WORK TO BE COMPLETED: Examine the data line by line and report how many lines include the word "pied", with no additional output.

MATERIALS PROVIDED:

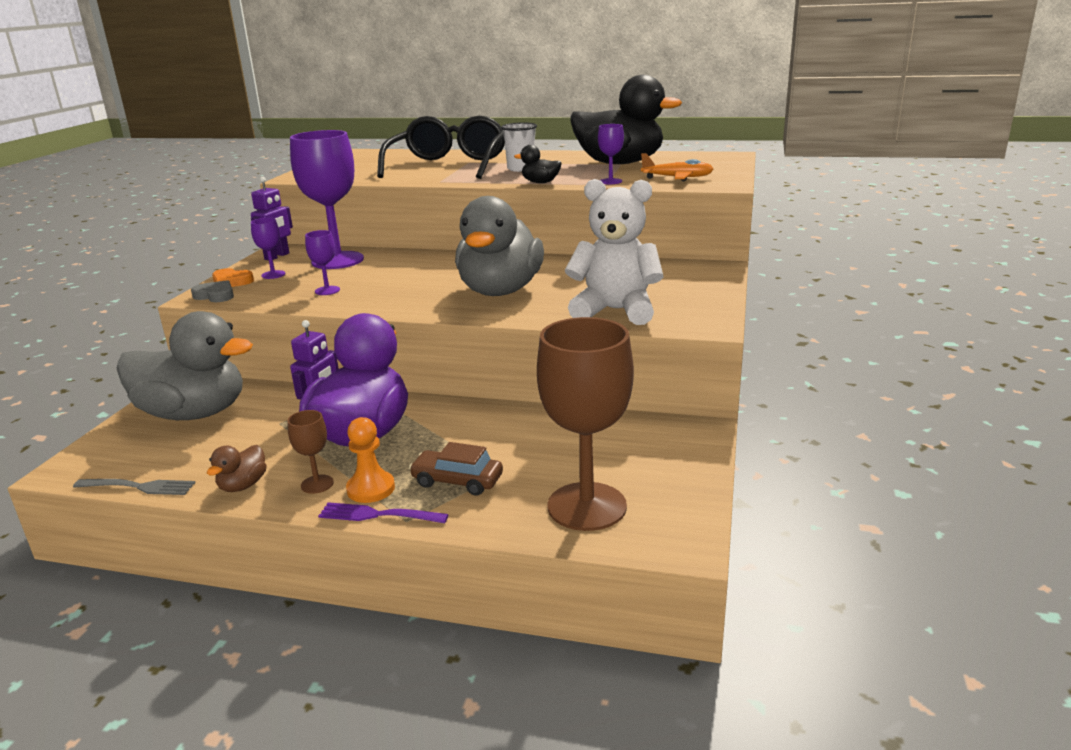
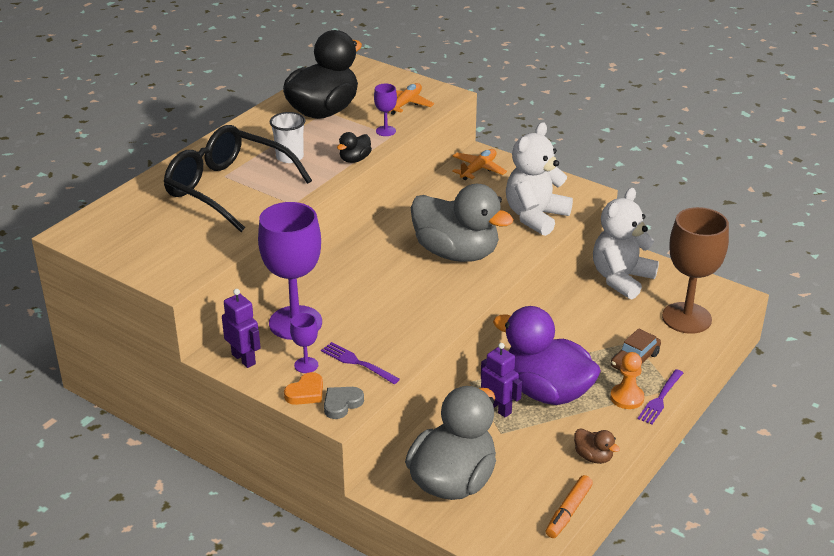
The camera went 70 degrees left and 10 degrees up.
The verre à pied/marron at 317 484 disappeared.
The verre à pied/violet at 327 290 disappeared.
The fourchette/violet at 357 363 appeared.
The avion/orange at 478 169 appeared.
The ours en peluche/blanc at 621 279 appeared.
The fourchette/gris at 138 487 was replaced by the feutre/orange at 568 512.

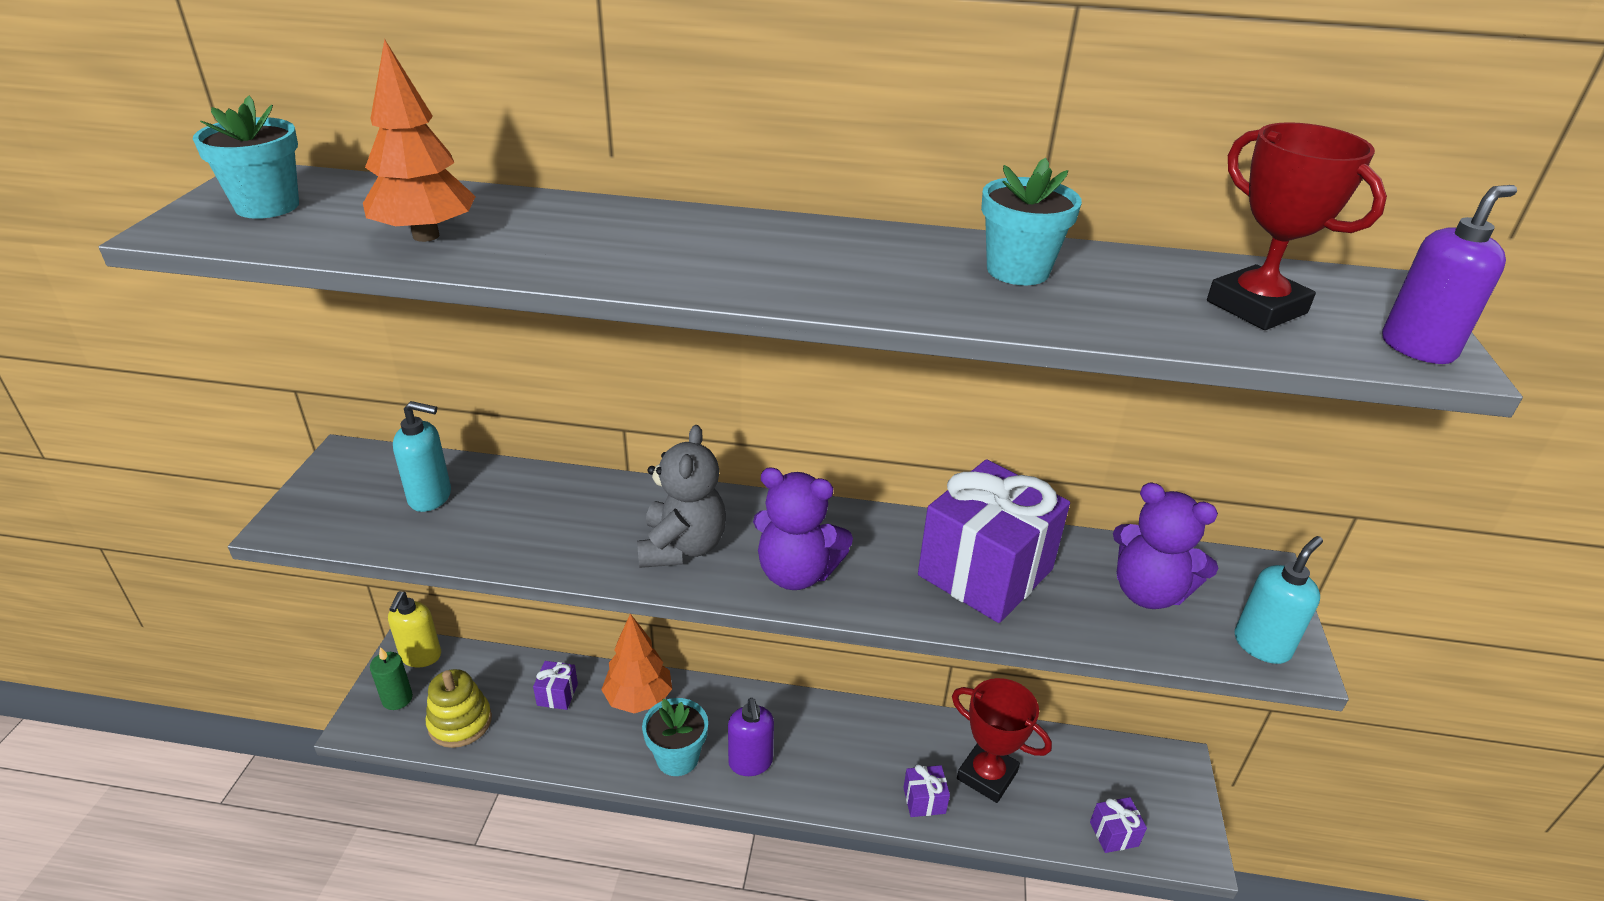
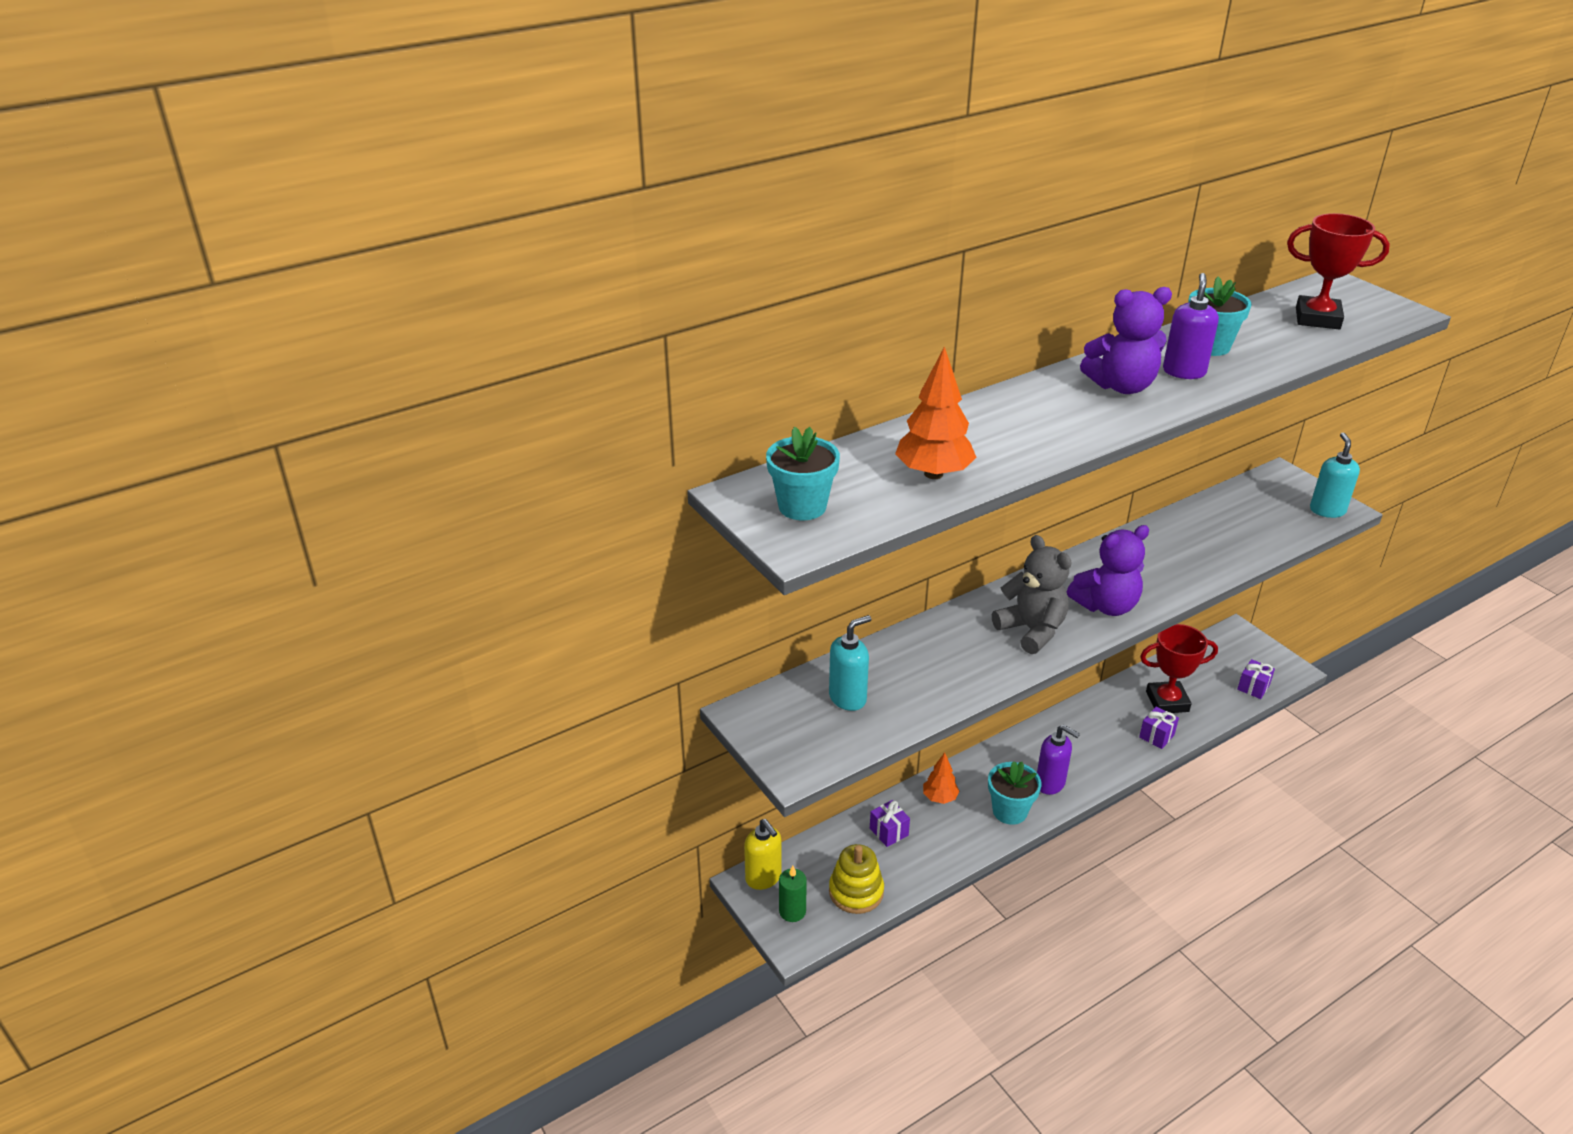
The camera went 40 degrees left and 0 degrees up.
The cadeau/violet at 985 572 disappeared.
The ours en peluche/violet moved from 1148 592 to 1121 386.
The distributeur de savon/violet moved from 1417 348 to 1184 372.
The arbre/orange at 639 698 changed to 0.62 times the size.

ANSWER TO THE EXERCISE: 2